▶ **Task item**
Exact copies of all the lines below are needed, without the pictures.

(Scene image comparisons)

╔══

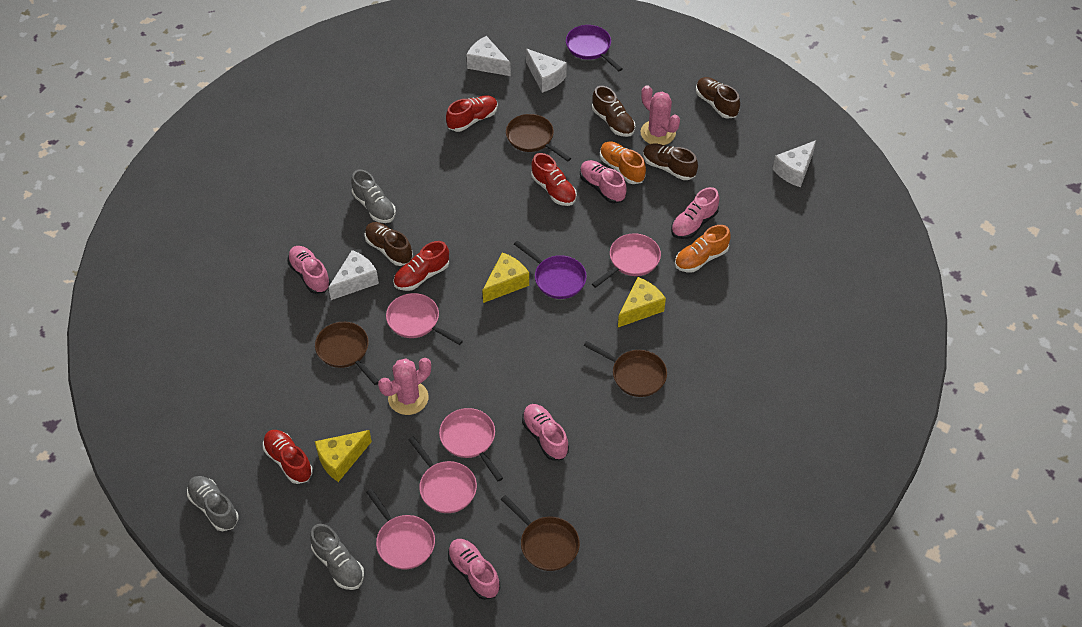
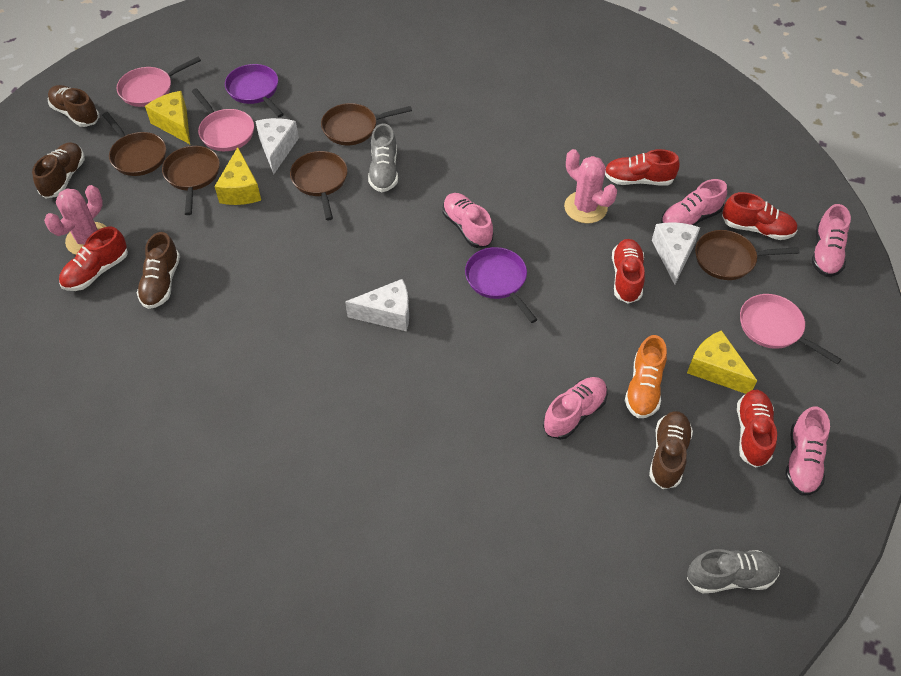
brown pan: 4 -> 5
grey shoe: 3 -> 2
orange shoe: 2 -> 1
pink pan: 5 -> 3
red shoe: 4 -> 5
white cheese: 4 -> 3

╚══

▶ **Solution to the problem**
brown pan: 4 -> 5
grey shoe: 3 -> 2
orange shoe: 2 -> 1
pink pan: 5 -> 3
red shoe: 4 -> 5
white cheese: 4 -> 3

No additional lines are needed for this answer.